[Work to complete]: If a line of the data below contains the string "pink", copy it into your answer.

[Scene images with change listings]
************

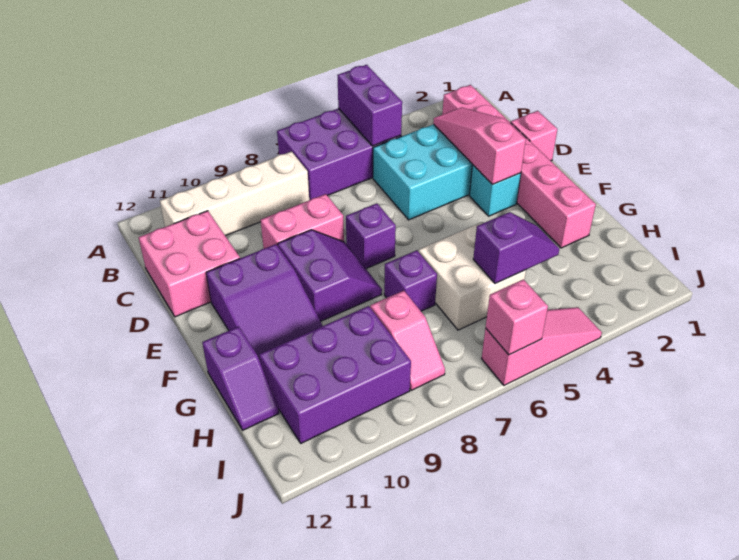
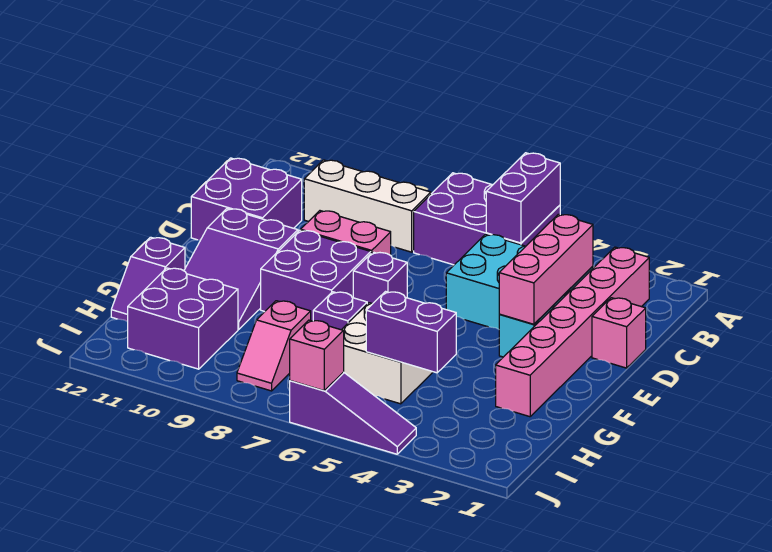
white 1x4 brick [160,151,309,236] -> white 1x3 brick [304,160,431,252]
pink 1x3 slope [433,107,526,185] -> pink 1x3 brick [499,214,593,324]
pink 2x2 brick [138,211,240,317] -> purple 2x2 brick [191,158,302,240]
purple 2x2 slope [278,230,382,321] -> purple 2x2 brick [261,230,371,321]
purple 1x2 slope [473,212,559,284] -> purple 1x2 brick [366,292,456,373]
purple 2x3 brick [259,306,411,443] -> purple 2x2 brick [128,268,238,369]
pink 1x3 slope [482,307,602,385] -> purple 1x3 slope [290,372,416,454]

************

[Your response]:
pink 1x3 slope [433,107,526,185] -> pink 1x3 brick [499,214,593,324]
pink 2x2 brick [138,211,240,317] -> purple 2x2 brick [191,158,302,240]
pink 1x3 slope [482,307,602,385] -> purple 1x3 slope [290,372,416,454]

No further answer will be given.